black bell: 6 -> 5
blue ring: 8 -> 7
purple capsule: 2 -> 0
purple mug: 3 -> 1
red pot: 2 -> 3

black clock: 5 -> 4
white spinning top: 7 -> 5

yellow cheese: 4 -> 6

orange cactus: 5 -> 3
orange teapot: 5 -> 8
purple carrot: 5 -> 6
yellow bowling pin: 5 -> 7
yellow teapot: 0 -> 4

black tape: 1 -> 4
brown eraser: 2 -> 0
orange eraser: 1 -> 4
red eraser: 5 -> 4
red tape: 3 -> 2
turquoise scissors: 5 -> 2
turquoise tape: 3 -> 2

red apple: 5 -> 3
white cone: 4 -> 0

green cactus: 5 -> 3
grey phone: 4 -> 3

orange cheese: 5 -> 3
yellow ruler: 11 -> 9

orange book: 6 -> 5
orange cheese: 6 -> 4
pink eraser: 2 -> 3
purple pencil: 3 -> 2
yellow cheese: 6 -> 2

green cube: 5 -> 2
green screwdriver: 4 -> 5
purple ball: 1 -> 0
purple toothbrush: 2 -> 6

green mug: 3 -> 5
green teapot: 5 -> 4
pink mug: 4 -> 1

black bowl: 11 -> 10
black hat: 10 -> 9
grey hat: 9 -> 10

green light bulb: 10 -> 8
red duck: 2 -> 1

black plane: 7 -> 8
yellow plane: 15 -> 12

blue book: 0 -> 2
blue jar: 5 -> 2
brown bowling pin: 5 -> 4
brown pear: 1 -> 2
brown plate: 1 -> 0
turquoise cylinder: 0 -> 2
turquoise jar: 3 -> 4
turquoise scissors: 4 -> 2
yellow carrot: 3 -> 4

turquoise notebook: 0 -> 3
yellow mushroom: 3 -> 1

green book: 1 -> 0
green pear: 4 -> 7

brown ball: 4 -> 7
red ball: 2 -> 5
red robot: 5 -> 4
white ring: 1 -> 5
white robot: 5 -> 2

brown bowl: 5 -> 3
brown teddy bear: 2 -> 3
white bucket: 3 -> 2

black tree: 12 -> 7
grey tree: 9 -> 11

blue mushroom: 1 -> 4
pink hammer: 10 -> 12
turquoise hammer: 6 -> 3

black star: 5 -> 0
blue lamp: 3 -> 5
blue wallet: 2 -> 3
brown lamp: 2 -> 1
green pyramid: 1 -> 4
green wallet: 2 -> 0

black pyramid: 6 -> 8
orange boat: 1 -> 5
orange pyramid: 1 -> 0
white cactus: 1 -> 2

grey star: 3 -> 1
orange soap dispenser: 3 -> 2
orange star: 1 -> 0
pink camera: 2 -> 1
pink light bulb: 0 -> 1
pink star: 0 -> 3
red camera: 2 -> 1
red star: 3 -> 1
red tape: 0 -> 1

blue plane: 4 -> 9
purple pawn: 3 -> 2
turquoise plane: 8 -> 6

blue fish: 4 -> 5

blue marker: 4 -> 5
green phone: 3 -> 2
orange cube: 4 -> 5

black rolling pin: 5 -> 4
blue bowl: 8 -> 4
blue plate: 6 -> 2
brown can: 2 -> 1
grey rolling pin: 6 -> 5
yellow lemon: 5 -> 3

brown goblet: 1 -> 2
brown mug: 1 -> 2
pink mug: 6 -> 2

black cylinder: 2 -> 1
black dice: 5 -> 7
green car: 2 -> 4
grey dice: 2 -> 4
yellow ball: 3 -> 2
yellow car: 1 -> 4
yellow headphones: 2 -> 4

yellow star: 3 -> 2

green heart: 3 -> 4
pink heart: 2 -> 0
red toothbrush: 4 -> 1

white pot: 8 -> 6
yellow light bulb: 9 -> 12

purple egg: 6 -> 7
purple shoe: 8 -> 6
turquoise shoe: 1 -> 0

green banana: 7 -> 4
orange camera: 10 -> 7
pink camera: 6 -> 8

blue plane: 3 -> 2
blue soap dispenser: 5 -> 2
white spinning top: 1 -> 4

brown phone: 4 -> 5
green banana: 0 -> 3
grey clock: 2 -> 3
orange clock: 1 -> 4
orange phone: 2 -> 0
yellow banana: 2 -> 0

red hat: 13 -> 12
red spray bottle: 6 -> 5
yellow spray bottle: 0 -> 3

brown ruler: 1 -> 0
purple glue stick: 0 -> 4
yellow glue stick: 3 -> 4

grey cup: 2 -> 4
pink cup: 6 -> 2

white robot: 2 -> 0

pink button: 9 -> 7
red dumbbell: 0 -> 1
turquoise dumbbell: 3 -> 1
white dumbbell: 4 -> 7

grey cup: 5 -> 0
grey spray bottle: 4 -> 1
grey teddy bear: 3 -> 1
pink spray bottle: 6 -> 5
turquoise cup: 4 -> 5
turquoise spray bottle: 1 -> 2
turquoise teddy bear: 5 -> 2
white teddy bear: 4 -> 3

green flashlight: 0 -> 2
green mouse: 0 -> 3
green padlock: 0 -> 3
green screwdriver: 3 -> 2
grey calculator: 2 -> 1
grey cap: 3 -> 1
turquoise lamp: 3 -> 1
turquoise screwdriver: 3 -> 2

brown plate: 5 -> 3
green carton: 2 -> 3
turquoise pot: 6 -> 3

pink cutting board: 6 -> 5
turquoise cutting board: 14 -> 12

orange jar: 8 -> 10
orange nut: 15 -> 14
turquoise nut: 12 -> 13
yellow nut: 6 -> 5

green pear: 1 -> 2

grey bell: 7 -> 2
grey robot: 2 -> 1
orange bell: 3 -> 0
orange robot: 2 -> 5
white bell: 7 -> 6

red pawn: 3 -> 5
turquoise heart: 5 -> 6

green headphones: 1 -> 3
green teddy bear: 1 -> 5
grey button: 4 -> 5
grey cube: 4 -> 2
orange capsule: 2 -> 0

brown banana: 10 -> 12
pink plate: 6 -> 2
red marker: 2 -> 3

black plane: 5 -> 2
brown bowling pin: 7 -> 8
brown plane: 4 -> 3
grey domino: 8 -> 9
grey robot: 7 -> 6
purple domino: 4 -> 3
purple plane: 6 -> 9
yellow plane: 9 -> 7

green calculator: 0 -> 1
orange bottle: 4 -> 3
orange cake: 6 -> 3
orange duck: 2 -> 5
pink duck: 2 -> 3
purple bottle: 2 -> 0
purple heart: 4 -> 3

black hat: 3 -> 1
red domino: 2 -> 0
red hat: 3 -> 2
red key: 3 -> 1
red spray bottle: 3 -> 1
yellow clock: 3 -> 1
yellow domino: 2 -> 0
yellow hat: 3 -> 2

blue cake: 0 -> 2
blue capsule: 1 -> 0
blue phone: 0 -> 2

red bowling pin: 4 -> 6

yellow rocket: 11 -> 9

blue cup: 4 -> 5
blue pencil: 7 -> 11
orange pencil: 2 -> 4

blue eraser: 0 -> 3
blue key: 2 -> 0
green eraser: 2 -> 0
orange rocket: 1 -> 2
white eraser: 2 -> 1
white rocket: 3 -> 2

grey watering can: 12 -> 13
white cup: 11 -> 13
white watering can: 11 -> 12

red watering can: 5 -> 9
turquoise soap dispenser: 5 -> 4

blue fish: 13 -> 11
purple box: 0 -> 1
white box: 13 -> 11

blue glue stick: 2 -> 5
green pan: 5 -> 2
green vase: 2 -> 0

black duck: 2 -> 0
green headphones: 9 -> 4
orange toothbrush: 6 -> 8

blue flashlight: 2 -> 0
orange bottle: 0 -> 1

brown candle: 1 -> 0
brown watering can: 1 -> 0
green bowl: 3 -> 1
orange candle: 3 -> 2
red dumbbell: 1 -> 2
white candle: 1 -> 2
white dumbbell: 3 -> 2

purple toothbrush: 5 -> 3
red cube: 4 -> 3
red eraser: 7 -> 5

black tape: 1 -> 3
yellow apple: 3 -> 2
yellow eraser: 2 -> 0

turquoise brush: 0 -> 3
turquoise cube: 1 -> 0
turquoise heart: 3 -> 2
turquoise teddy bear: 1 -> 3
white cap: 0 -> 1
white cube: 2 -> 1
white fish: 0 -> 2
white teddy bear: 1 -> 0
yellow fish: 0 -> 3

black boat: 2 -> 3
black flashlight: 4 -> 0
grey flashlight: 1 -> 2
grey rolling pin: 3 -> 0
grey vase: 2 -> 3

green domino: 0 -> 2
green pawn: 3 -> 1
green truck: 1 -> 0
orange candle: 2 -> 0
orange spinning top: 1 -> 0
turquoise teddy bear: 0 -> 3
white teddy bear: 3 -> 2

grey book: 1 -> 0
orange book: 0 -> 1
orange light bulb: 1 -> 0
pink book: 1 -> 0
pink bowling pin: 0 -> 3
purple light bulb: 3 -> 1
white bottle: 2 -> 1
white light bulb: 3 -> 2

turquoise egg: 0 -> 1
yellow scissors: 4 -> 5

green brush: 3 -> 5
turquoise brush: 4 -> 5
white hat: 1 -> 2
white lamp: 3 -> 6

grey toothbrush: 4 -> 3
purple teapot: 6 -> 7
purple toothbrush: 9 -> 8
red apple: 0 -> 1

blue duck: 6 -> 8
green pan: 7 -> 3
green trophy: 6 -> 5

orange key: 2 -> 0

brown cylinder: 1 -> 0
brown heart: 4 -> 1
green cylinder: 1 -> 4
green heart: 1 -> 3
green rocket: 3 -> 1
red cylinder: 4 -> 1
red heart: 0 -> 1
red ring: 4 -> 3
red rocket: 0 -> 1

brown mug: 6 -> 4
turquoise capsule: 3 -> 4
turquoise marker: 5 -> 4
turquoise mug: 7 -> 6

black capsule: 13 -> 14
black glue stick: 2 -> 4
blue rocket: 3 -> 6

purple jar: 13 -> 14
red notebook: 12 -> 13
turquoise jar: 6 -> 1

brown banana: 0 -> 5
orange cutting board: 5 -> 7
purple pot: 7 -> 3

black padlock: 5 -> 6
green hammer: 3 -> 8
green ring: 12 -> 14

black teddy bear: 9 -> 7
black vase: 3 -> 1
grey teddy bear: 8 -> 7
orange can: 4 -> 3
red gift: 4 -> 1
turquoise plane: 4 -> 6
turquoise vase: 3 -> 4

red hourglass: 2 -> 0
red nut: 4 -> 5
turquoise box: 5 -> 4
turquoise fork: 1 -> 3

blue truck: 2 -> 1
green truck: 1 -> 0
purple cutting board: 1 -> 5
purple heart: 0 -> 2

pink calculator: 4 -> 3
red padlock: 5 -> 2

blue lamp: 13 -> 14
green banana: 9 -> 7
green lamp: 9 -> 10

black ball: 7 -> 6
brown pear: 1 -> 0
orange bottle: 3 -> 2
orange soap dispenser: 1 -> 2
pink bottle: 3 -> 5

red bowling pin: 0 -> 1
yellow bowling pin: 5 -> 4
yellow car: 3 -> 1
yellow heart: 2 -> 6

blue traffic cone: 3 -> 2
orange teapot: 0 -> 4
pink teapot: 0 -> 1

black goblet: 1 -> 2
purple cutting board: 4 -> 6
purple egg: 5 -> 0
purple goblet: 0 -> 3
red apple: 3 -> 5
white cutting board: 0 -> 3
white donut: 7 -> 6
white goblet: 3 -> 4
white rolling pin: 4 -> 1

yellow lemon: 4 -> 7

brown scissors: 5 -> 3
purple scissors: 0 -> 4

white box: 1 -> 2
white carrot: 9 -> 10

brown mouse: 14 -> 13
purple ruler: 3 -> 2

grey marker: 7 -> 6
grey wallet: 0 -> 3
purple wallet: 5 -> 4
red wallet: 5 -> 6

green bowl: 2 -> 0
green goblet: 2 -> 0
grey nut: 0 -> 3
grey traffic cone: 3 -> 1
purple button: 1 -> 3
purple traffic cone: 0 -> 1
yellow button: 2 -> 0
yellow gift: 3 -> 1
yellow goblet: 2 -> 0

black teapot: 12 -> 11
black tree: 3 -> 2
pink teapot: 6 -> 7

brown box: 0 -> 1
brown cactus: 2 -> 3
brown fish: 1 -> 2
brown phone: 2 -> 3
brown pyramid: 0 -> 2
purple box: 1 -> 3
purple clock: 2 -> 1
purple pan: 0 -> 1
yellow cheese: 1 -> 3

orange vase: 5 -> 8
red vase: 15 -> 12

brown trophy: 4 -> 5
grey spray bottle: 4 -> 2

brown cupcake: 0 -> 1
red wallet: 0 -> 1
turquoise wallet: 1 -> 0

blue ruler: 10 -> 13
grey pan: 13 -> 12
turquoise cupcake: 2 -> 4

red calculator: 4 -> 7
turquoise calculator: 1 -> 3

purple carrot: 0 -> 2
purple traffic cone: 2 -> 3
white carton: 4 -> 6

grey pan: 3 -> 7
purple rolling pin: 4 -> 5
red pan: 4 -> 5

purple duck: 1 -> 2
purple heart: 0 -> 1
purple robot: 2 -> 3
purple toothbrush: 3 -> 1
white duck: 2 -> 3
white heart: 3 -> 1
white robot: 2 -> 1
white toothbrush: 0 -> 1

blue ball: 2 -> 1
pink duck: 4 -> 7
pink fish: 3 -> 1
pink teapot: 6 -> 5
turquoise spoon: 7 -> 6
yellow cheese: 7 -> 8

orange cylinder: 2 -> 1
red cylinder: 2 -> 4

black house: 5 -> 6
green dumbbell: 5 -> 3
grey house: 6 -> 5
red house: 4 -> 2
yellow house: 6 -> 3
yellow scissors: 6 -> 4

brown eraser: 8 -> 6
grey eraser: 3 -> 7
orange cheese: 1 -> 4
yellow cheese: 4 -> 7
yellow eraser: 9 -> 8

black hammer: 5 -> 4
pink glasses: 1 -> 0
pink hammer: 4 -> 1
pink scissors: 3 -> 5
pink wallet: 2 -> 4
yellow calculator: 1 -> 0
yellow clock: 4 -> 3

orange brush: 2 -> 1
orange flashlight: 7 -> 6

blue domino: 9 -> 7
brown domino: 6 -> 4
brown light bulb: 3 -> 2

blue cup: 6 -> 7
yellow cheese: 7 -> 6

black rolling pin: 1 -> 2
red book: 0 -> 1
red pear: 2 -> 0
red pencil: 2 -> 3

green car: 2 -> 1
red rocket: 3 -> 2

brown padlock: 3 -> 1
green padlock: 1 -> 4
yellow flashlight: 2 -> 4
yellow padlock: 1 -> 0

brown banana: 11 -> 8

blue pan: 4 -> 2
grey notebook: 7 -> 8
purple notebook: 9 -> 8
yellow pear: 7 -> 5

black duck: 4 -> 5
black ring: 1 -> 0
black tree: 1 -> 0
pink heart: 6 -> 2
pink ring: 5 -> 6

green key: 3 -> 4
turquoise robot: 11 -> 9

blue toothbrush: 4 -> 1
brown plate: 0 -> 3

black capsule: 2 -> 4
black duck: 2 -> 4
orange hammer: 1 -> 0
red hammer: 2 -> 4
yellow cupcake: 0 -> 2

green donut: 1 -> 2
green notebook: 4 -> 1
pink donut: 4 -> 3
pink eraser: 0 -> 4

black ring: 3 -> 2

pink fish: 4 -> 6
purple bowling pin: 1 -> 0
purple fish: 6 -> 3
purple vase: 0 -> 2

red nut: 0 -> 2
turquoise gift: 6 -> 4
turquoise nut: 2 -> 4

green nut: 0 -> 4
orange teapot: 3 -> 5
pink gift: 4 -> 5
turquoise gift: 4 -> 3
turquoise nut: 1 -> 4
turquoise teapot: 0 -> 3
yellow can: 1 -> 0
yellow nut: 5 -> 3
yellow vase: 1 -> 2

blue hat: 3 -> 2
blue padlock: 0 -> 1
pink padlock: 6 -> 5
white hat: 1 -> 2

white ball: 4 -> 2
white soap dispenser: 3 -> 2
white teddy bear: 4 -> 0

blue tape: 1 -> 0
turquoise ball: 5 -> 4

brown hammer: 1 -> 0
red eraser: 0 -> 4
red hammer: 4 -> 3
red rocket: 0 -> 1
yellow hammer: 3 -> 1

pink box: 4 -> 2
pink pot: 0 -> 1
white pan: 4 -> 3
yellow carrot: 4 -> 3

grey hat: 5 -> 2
********************
### Task prompt
Output, from the data above, the lines from the line with "turquoise heart: 5 -> 6" to the line with "orange toothbrush: 6 -> 8" exactly as they stand, both ends included and nothing else.

### Answer for this exercise
turquoise heart: 5 -> 6

green headphones: 1 -> 3
green teddy bear: 1 -> 5
grey button: 4 -> 5
grey cube: 4 -> 2
orange capsule: 2 -> 0

brown banana: 10 -> 12
pink plate: 6 -> 2
red marker: 2 -> 3

black plane: 5 -> 2
brown bowling pin: 7 -> 8
brown plane: 4 -> 3
grey domino: 8 -> 9
grey robot: 7 -> 6
purple domino: 4 -> 3
purple plane: 6 -> 9
yellow plane: 9 -> 7

green calculator: 0 -> 1
orange bottle: 4 -> 3
orange cake: 6 -> 3
orange duck: 2 -> 5
pink duck: 2 -> 3
purple bottle: 2 -> 0
purple heart: 4 -> 3

black hat: 3 -> 1
red domino: 2 -> 0
red hat: 3 -> 2
red key: 3 -> 1
red spray bottle: 3 -> 1
yellow clock: 3 -> 1
yellow domino: 2 -> 0
yellow hat: 3 -> 2

blue cake: 0 -> 2
blue capsule: 1 -> 0
blue phone: 0 -> 2

red bowling pin: 4 -> 6

yellow rocket: 11 -> 9

blue cup: 4 -> 5
blue pencil: 7 -> 11
orange pencil: 2 -> 4

blue eraser: 0 -> 3
blue key: 2 -> 0
green eraser: 2 -> 0
orange rocket: 1 -> 2
white eraser: 2 -> 1
white rocket: 3 -> 2

grey watering can: 12 -> 13
white cup: 11 -> 13
white watering can: 11 -> 12

red watering can: 5 -> 9
turquoise soap dispenser: 5 -> 4

blue fish: 13 -> 11
purple box: 0 -> 1
white box: 13 -> 11

blue glue stick: 2 -> 5
green pan: 5 -> 2
green vase: 2 -> 0

black duck: 2 -> 0
green headphones: 9 -> 4
orange toothbrush: 6 -> 8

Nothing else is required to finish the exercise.